> [Exercise description] From the line with "AUDIO pin TX: D2 -> D33" down to the final line of the material below, quote every line exactly and leave out all lines before it.

> [Working data]
————

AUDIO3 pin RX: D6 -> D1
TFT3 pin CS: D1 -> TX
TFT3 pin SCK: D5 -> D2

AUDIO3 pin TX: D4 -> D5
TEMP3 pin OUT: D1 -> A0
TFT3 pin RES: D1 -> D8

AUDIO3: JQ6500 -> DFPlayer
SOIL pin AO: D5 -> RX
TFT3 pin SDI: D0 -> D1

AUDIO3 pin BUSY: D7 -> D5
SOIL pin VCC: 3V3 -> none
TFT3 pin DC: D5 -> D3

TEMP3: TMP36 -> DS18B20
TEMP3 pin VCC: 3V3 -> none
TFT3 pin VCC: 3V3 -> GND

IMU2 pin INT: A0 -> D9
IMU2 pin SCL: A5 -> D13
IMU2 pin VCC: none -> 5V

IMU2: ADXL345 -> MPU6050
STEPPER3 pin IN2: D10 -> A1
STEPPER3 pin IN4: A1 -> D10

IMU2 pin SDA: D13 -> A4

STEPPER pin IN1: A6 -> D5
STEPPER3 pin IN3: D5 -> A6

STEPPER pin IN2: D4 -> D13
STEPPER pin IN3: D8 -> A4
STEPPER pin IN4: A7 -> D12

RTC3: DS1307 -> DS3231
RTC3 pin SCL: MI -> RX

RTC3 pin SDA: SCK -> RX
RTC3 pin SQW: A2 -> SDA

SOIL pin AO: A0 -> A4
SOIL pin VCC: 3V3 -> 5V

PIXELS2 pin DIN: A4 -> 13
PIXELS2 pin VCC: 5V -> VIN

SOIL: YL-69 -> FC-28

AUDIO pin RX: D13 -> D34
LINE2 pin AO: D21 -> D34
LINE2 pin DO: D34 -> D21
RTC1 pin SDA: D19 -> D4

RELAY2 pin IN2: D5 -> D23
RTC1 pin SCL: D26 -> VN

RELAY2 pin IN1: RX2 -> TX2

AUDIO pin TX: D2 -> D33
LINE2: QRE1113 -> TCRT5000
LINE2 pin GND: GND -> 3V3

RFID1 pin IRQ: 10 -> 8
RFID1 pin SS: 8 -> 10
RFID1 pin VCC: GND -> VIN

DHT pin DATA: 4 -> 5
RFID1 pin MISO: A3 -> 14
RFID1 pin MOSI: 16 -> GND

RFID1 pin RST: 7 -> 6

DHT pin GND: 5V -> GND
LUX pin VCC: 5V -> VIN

————

> [Written response]
AUDIO pin TX: D2 -> D33
LINE2: QRE1113 -> TCRT5000
LINE2 pin GND: GND -> 3V3

RFID1 pin IRQ: 10 -> 8
RFID1 pin SS: 8 -> 10
RFID1 pin VCC: GND -> VIN

DHT pin DATA: 4 -> 5
RFID1 pin MISO: A3 -> 14
RFID1 pin MOSI: 16 -> GND

RFID1 pin RST: 7 -> 6

DHT pin GND: 5V -> GND
LUX pin VCC: 5V -> VIN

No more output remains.